What this task involves =
Write out each entry once more so that it matches the original exactly.

Stored items from a collection =
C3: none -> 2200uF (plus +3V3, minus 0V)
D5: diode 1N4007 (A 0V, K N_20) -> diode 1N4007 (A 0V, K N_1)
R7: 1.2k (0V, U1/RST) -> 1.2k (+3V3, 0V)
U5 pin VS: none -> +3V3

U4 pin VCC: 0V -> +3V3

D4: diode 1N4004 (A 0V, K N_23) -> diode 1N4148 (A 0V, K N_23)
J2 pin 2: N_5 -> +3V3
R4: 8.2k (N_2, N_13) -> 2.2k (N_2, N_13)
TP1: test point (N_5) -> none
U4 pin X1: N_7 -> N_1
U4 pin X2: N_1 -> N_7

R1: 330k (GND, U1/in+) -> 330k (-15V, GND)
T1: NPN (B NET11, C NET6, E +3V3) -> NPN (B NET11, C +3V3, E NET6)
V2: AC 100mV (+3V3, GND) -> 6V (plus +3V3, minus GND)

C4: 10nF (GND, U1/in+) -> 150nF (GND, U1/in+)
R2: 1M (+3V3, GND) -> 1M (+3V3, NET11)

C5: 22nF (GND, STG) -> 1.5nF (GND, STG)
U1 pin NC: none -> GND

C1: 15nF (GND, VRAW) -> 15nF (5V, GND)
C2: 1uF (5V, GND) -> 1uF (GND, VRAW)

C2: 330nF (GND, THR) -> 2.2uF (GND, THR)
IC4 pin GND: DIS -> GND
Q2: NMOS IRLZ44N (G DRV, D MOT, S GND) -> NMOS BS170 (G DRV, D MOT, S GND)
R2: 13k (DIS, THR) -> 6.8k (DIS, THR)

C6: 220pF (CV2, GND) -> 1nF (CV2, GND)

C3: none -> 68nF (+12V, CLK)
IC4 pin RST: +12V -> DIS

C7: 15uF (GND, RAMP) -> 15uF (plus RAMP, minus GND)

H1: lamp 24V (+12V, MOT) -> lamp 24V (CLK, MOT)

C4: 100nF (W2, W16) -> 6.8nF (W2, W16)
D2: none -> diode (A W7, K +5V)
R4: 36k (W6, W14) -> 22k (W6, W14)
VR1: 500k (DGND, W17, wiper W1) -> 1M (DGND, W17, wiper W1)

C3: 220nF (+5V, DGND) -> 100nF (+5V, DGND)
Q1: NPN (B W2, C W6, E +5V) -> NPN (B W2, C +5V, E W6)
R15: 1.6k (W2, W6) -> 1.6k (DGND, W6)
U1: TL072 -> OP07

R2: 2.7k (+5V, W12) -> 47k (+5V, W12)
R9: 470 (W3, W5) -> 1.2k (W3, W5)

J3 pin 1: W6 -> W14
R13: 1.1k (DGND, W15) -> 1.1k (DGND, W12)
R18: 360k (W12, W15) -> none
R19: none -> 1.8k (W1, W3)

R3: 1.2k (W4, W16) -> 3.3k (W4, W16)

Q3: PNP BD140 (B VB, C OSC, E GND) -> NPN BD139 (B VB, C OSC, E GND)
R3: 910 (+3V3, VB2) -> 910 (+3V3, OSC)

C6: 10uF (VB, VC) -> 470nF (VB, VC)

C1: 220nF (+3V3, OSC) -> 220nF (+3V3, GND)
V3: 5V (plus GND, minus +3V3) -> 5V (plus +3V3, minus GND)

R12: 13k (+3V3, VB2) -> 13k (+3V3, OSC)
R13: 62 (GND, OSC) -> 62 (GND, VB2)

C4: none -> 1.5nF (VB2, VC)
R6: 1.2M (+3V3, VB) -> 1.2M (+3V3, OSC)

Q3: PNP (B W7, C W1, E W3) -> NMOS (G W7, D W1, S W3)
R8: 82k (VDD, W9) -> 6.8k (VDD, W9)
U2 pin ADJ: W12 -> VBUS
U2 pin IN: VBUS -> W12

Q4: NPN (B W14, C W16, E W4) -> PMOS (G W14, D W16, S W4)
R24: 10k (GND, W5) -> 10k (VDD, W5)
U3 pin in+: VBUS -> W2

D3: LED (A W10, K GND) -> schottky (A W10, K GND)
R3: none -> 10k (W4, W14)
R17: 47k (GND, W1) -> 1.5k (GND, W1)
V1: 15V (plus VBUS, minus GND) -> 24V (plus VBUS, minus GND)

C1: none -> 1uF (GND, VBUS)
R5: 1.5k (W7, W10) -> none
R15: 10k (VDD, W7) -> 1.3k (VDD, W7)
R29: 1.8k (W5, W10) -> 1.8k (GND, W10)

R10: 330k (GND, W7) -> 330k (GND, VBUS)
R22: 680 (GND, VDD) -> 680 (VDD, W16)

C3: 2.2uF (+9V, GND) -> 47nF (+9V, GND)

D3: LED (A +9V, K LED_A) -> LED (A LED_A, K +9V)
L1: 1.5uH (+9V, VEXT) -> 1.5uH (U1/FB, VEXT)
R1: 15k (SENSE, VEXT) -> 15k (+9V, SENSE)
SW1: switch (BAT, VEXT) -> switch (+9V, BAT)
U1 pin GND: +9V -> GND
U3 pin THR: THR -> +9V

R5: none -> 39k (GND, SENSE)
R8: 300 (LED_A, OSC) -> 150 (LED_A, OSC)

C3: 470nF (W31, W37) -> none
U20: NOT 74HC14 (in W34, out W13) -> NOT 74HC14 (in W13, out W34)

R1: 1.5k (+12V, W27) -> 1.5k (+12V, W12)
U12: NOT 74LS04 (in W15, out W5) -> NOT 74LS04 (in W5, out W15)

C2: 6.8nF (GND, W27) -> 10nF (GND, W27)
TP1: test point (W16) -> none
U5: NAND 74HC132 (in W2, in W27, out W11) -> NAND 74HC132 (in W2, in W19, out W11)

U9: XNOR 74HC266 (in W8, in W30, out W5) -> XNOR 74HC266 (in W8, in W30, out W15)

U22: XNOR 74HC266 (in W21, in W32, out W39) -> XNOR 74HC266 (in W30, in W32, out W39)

Result of this exercise =
C3: none -> 2200uF (plus +3V3, minus 0V)
D5: diode 1N4007 (A 0V, K N_20) -> diode 1N4007 (A 0V, K N_1)
R7: 1.2k (0V, U1/RST) -> 1.2k (+3V3, 0V)
U5 pin VS: none -> +3V3

U4 pin VCC: 0V -> +3V3

D4: diode 1N4004 (A 0V, K N_23) -> diode 1N4148 (A 0V, K N_23)
J2 pin 2: N_5 -> +3V3
R4: 8.2k (N_2, N_13) -> 2.2k (N_2, N_13)
TP1: test point (N_5) -> none
U4 pin X1: N_7 -> N_1
U4 pin X2: N_1 -> N_7

R1: 330k (GND, U1/in+) -> 330k (-15V, GND)
T1: NPN (B NET11, C NET6, E +3V3) -> NPN (B NET11, C +3V3, E NET6)
V2: AC 100mV (+3V3, GND) -> 6V (plus +3V3, minus GND)

C4: 10nF (GND, U1/in+) -> 150nF (GND, U1/in+)
R2: 1M (+3V3, GND) -> 1M (+3V3, NET11)

C5: 22nF (GND, STG) -> 1.5nF (GND, STG)
U1 pin NC: none -> GND

C1: 15nF (GND, VRAW) -> 15nF (5V, GND)
C2: 1uF (5V, GND) -> 1uF (GND, VRAW)

C2: 330nF (GND, THR) -> 2.2uF (GND, THR)
IC4 pin GND: DIS -> GND
Q2: NMOS IRLZ44N (G DRV, D MOT, S GND) -> NMOS BS170 (G DRV, D MOT, S GND)
R2: 13k (DIS, THR) -> 6.8k (DIS, THR)

C6: 220pF (CV2, GND) -> 1nF (CV2, GND)

C3: none -> 68nF (+12V, CLK)
IC4 pin RST: +12V -> DIS

C7: 15uF (GND, RAMP) -> 15uF (plus RAMP, minus GND)

H1: lamp 24V (+12V, MOT) -> lamp 24V (CLK, MOT)

C4: 100nF (W2, W16) -> 6.8nF (W2, W16)
D2: none -> diode (A W7, K +5V)
R4: 36k (W6, W14) -> 22k (W6, W14)
VR1: 500k (DGND, W17, wiper W1) -> 1M (DGND, W17, wiper W1)

C3: 220nF (+5V, DGND) -> 100nF (+5V, DGND)
Q1: NPN (B W2, C W6, E +5V) -> NPN (B W2, C +5V, E W6)
R15: 1.6k (W2, W6) -> 1.6k (DGND, W6)
U1: TL072 -> OP07

R2: 2.7k (+5V, W12) -> 47k (+5V, W12)
R9: 470 (W3, W5) -> 1.2k (W3, W5)

J3 pin 1: W6 -> W14
R13: 1.1k (DGND, W15) -> 1.1k (DGND, W12)
R18: 360k (W12, W15) -> none
R19: none -> 1.8k (W1, W3)

R3: 1.2k (W4, W16) -> 3.3k (W4, W16)

Q3: PNP BD140 (B VB, C OSC, E GND) -> NPN BD139 (B VB, C OSC, E GND)
R3: 910 (+3V3, VB2) -> 910 (+3V3, OSC)

C6: 10uF (VB, VC) -> 470nF (VB, VC)

C1: 220nF (+3V3, OSC) -> 220nF (+3V3, GND)
V3: 5V (plus GND, minus +3V3) -> 5V (plus +3V3, minus GND)

R12: 13k (+3V3, VB2) -> 13k (+3V3, OSC)
R13: 62 (GND, OSC) -> 62 (GND, VB2)

C4: none -> 1.5nF (VB2, VC)
R6: 1.2M (+3V3, VB) -> 1.2M (+3V3, OSC)

Q3: PNP (B W7, C W1, E W3) -> NMOS (G W7, D W1, S W3)
R8: 82k (VDD, W9) -> 6.8k (VDD, W9)
U2 pin ADJ: W12 -> VBUS
U2 pin IN: VBUS -> W12

Q4: NPN (B W14, C W16, E W4) -> PMOS (G W14, D W16, S W4)
R24: 10k (GND, W5) -> 10k (VDD, W5)
U3 pin in+: VBUS -> W2

D3: LED (A W10, K GND) -> schottky (A W10, K GND)
R3: none -> 10k (W4, W14)
R17: 47k (GND, W1) -> 1.5k (GND, W1)
V1: 15V (plus VBUS, minus GND) -> 24V (plus VBUS, minus GND)

C1: none -> 1uF (GND, VBUS)
R5: 1.5k (W7, W10) -> none
R15: 10k (VDD, W7) -> 1.3k (VDD, W7)
R29: 1.8k (W5, W10) -> 1.8k (GND, W10)

R10: 330k (GND, W7) -> 330k (GND, VBUS)
R22: 680 (GND, VDD) -> 680 (VDD, W16)

C3: 2.2uF (+9V, GND) -> 47nF (+9V, GND)

D3: LED (A +9V, K LED_A) -> LED (A LED_A, K +9V)
L1: 1.5uH (+9V, VEXT) -> 1.5uH (U1/FB, VEXT)
R1: 15k (SENSE, VEXT) -> 15k (+9V, SENSE)
SW1: switch (BAT, VEXT) -> switch (+9V, BAT)
U1 pin GND: +9V -> GND
U3 pin THR: THR -> +9V

R5: none -> 39k (GND, SENSE)
R8: 300 (LED_A, OSC) -> 150 (LED_A, OSC)

C3: 470nF (W31, W37) -> none
U20: NOT 74HC14 (in W34, out W13) -> NOT 74HC14 (in W13, out W34)

R1: 1.5k (+12V, W27) -> 1.5k (+12V, W12)
U12: NOT 74LS04 (in W15, out W5) -> NOT 74LS04 (in W5, out W15)

C2: 6.8nF (GND, W27) -> 10nF (GND, W27)
TP1: test point (W16) -> none
U5: NAND 74HC132 (in W2, in W27, out W11) -> NAND 74HC132 (in W2, in W19, out W11)

U9: XNOR 74HC266 (in W8, in W30, out W5) -> XNOR 74HC266 (in W8, in W30, out W15)

U22: XNOR 74HC266 (in W21, in W32, out W39) -> XNOR 74HC266 (in W30, in W32, out W39)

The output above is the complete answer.